**Work instruction**
In your copy, leave out the pictures and output only the lines from the one holding "white heart: 2 -> 1" through the end of the data below, exactly.

**Coordinate-based change listings**
=====

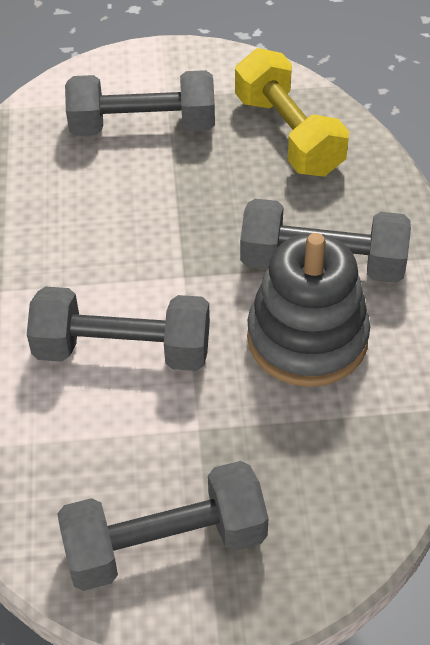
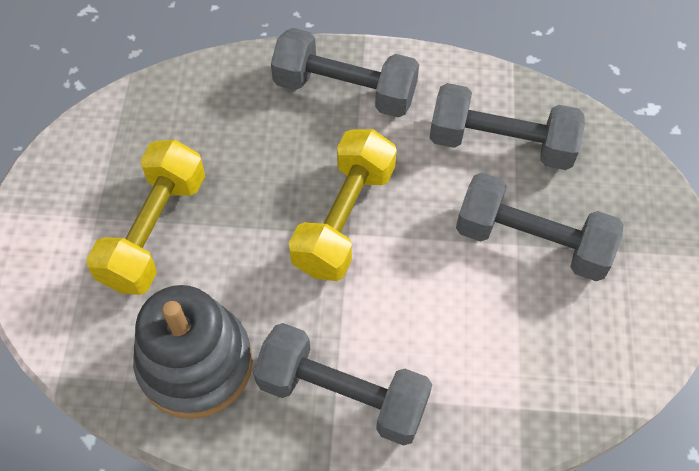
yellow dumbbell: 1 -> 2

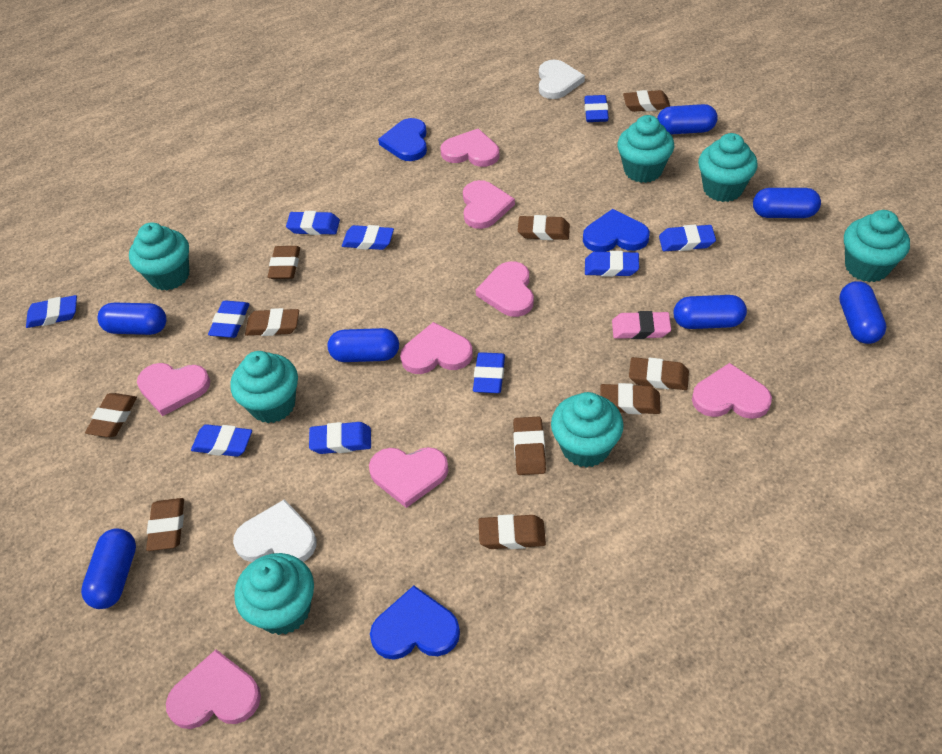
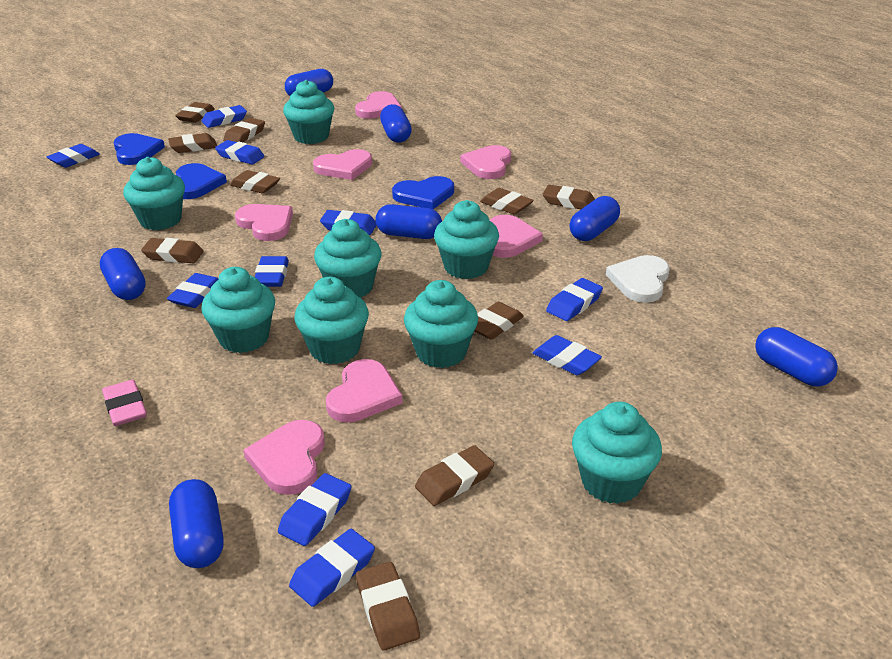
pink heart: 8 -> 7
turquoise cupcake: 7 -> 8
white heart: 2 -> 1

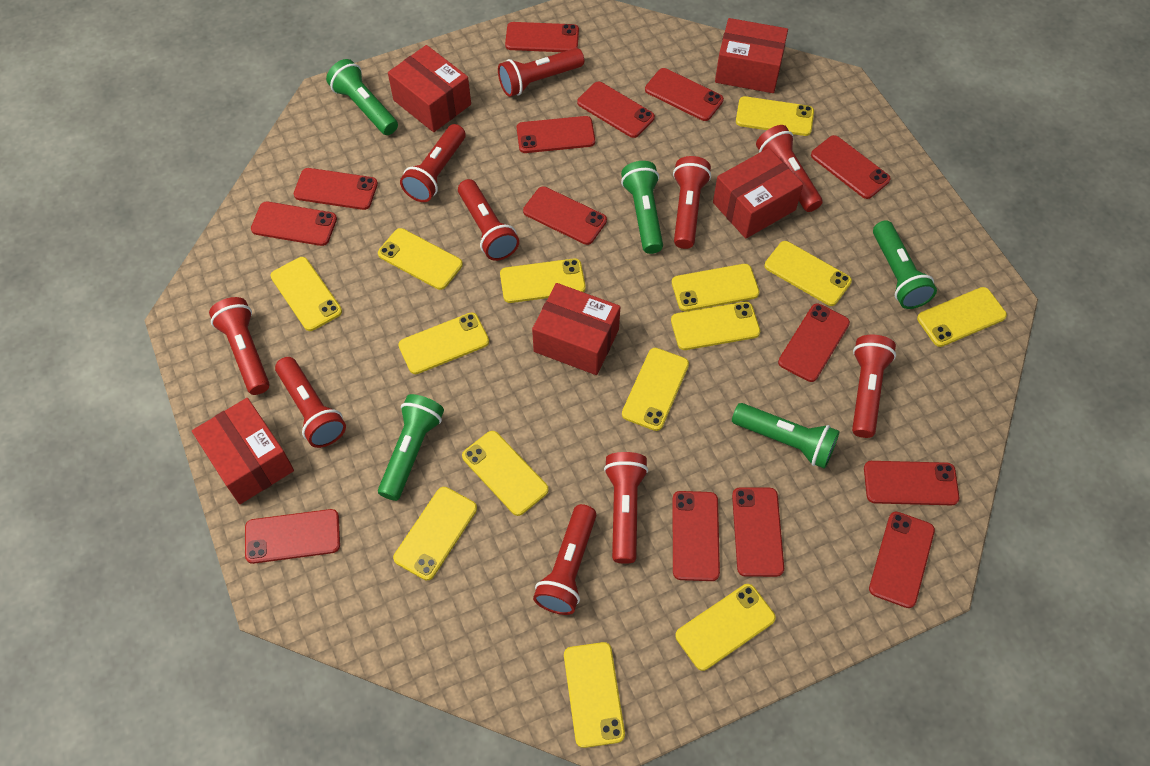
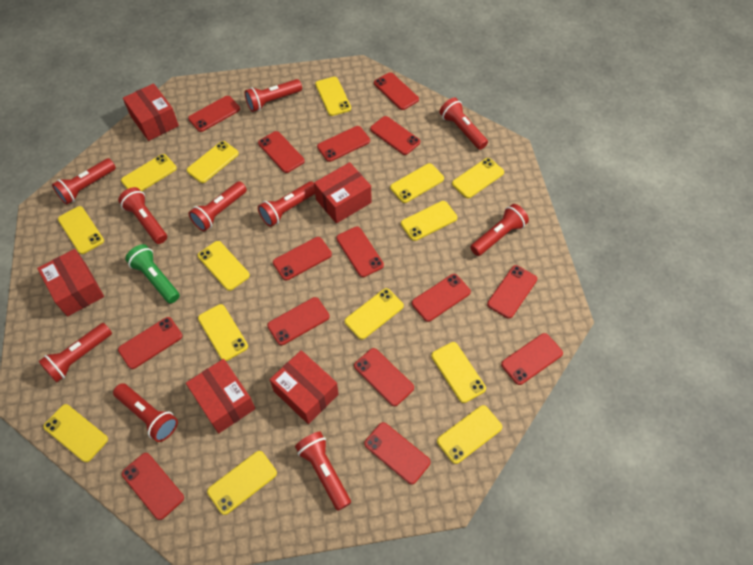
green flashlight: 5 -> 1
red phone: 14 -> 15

=====

**Reply**
white heart: 2 -> 1

green flashlight: 5 -> 1
red phone: 14 -> 15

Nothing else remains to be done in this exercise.